DIRECTIONS: From the records below, copy each line that contains the string "kern".

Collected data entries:
+++
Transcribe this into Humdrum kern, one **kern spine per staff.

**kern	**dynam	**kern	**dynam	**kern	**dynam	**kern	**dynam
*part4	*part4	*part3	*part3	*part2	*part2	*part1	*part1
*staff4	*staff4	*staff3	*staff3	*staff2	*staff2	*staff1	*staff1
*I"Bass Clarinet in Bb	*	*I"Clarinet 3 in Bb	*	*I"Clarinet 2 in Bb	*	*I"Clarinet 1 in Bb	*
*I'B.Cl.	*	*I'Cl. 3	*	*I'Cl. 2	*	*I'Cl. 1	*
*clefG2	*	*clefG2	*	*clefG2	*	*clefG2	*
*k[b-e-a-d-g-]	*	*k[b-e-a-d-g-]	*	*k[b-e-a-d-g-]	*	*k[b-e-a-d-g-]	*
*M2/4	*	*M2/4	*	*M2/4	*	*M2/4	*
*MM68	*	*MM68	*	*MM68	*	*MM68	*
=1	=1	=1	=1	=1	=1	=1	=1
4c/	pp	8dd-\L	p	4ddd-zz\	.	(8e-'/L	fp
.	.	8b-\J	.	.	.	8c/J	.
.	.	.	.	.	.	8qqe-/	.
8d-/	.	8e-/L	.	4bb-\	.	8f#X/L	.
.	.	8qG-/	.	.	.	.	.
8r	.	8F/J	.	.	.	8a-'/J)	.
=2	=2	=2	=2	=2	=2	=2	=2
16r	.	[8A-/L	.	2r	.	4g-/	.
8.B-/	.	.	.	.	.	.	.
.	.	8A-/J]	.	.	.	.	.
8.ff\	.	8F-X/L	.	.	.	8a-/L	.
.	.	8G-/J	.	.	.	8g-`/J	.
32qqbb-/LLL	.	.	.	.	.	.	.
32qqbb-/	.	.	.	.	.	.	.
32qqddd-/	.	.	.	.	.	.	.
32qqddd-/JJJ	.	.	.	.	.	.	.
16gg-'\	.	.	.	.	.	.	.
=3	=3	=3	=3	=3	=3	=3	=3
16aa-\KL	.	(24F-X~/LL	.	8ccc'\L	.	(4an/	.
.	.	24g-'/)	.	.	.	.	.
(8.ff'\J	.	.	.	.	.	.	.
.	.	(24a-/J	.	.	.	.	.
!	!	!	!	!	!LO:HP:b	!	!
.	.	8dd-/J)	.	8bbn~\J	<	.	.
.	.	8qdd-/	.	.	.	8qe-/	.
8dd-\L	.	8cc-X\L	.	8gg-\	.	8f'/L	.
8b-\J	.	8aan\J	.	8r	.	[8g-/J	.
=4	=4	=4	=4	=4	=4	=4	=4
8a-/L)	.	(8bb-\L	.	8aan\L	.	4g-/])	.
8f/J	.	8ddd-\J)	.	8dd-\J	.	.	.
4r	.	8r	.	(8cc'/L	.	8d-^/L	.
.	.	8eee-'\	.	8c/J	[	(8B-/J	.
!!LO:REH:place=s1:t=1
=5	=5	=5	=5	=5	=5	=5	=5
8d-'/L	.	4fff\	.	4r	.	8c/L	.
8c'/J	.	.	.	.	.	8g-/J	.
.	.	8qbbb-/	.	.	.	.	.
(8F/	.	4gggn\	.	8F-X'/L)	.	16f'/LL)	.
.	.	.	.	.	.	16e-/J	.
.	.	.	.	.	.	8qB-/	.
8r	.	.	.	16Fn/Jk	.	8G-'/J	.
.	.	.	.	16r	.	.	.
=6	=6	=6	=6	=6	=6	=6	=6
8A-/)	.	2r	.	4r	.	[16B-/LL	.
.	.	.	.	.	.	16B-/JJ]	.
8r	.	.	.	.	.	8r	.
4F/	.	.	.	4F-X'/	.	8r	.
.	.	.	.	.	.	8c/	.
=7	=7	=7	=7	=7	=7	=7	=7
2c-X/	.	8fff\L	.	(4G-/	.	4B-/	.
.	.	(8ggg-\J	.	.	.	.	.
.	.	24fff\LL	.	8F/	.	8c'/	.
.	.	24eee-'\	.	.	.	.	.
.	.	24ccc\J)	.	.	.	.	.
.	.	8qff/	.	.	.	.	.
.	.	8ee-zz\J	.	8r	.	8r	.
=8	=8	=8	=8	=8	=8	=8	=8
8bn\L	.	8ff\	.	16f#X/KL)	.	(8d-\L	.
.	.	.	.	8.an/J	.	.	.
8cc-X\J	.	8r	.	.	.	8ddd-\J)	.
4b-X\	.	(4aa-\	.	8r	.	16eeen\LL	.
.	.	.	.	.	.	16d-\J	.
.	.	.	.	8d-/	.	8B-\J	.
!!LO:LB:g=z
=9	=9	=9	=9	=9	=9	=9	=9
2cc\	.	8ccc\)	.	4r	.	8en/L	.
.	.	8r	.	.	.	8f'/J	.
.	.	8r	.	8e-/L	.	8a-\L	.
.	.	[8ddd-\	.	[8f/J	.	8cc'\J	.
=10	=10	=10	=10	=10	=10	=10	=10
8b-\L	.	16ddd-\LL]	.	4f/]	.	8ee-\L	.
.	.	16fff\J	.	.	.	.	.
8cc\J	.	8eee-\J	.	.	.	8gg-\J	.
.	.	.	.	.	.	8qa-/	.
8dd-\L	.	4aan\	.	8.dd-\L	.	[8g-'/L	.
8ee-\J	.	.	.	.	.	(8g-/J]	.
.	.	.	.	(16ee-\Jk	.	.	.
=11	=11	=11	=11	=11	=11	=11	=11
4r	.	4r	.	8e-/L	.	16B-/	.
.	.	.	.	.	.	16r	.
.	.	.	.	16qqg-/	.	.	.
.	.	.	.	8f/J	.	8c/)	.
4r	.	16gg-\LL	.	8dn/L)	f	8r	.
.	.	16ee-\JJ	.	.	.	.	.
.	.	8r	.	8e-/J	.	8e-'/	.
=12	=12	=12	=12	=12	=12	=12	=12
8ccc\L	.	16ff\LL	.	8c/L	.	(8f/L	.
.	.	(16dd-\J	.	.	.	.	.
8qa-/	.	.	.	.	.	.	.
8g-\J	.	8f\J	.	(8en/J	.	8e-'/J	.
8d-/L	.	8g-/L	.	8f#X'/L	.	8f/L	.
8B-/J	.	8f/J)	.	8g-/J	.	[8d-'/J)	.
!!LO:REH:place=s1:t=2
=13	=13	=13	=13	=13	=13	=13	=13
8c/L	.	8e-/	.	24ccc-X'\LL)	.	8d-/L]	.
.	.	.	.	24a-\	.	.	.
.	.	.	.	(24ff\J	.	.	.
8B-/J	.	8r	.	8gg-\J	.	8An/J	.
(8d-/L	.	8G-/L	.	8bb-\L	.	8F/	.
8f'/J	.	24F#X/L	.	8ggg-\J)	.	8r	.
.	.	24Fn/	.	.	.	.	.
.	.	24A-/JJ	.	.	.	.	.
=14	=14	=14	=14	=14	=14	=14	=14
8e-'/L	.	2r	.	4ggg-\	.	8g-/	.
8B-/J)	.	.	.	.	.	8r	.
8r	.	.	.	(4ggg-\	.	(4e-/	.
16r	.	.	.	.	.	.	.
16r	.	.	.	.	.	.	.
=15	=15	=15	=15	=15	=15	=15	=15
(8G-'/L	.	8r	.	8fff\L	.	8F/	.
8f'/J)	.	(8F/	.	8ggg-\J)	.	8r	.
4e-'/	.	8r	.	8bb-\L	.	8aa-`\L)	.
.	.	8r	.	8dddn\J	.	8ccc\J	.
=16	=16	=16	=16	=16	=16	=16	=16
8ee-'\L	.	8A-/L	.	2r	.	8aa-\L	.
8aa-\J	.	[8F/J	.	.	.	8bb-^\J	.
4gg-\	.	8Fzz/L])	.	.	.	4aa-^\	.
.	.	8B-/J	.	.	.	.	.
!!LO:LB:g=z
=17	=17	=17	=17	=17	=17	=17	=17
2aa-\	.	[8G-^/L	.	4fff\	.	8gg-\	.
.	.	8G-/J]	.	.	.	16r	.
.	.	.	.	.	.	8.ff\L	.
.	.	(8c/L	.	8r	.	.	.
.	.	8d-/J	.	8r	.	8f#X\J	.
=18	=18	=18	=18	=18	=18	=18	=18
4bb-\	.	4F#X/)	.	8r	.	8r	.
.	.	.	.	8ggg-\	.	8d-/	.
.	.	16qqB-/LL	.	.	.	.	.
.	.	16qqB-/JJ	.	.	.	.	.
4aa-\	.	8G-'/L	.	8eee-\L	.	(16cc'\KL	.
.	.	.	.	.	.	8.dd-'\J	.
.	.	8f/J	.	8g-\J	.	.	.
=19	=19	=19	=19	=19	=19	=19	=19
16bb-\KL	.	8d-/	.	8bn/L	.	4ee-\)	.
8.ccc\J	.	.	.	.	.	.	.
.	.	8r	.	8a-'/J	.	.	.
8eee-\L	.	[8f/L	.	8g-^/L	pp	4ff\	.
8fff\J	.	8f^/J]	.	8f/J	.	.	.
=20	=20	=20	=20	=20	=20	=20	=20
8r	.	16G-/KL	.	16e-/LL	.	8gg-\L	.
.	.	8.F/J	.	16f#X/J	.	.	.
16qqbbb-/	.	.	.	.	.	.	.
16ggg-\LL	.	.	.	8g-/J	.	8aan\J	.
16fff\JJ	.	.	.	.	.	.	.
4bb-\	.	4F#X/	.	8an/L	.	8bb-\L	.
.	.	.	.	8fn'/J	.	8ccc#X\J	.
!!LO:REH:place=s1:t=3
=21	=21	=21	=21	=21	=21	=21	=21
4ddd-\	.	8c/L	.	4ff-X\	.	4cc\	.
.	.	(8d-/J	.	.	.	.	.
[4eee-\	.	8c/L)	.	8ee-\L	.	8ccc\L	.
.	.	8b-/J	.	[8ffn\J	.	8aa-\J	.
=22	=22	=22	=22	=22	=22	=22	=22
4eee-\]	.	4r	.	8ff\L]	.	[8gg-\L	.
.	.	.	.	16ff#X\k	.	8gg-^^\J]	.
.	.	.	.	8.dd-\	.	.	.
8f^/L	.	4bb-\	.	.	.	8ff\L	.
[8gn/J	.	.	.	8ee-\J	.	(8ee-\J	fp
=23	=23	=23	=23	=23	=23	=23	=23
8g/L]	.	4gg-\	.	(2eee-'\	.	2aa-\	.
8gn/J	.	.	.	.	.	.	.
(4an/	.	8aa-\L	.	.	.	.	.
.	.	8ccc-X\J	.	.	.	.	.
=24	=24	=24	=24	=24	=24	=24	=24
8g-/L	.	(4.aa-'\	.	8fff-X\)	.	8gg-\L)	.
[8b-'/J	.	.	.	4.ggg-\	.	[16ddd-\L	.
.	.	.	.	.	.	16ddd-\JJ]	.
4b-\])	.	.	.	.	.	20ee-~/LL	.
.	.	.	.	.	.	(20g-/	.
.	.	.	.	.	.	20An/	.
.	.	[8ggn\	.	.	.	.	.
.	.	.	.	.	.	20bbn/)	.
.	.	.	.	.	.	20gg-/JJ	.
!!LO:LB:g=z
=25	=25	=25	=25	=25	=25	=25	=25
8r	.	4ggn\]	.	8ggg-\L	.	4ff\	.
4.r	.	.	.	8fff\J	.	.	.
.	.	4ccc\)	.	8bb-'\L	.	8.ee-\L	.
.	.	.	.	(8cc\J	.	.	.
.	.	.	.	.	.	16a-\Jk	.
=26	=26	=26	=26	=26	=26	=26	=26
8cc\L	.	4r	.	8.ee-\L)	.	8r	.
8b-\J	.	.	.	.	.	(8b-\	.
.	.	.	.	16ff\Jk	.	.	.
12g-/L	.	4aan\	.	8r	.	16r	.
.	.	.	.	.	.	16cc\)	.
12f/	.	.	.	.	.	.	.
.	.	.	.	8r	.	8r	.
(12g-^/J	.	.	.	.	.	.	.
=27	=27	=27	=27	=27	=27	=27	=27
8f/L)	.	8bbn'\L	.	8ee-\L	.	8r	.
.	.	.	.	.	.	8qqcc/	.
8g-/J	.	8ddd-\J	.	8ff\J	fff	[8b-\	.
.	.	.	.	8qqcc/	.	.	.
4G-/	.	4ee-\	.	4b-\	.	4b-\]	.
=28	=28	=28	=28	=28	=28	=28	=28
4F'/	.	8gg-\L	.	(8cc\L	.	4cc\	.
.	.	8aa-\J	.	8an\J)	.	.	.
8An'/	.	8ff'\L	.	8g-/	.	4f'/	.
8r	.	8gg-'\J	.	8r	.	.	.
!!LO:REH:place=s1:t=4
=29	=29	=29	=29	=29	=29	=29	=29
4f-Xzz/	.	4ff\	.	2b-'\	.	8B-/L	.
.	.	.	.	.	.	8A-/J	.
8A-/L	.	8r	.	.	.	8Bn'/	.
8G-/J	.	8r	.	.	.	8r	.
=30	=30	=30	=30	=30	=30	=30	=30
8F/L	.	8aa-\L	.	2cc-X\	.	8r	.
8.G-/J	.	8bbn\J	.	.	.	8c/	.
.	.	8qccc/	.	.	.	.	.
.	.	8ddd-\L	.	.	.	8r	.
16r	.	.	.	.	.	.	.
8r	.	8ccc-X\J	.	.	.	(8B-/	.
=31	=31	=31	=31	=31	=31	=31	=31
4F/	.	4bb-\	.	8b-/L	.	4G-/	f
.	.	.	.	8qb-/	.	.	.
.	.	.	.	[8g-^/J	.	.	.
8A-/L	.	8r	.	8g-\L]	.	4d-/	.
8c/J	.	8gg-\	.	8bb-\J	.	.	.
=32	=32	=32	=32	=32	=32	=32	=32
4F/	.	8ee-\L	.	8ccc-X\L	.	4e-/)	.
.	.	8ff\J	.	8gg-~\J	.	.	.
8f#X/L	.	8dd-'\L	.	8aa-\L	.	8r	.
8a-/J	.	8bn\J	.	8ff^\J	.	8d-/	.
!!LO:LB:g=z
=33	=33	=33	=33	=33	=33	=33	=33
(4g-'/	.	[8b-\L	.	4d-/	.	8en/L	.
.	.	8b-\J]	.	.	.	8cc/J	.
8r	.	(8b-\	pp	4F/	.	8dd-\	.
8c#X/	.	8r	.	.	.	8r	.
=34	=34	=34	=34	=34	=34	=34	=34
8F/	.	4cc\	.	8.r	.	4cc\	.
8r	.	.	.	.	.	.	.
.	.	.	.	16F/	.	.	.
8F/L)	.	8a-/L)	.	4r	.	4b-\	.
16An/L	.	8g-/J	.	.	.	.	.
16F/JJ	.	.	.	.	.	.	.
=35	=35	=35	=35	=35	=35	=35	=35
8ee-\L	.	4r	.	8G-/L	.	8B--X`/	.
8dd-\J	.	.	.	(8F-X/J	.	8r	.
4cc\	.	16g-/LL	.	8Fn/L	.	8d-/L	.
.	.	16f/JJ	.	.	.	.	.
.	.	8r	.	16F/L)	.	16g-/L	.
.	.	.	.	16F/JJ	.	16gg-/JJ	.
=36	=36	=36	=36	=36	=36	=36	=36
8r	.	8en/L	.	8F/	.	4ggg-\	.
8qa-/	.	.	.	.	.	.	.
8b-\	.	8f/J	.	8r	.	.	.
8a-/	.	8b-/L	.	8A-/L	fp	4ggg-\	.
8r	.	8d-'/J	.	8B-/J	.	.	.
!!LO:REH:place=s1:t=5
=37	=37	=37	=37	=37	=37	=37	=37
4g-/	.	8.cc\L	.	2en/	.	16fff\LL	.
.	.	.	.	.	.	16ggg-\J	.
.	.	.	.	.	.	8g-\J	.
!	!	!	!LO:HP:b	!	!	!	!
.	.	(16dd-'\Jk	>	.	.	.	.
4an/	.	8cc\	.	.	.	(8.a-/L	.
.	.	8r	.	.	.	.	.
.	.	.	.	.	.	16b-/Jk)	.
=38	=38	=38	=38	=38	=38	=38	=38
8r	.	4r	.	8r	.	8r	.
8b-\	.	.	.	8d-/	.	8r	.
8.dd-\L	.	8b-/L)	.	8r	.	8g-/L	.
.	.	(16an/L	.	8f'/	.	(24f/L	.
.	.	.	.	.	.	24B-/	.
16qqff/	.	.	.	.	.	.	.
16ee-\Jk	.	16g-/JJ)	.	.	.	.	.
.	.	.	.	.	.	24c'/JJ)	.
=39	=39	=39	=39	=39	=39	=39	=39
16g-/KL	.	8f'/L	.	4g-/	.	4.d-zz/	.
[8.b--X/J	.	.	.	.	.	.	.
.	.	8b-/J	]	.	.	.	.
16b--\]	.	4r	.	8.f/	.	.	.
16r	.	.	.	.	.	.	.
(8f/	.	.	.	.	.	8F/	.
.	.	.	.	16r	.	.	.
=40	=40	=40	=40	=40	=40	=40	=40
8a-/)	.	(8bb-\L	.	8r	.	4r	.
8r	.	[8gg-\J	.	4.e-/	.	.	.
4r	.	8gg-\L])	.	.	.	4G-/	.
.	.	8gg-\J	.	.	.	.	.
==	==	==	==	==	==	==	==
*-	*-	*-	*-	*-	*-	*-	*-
+++
CORRECT ANSWER:
Transcribe this into Humdrum kern, one **kern spine per staff.
**kern	**dynam	**kern	**dynam	**kern	**dynam	**kern	**dynam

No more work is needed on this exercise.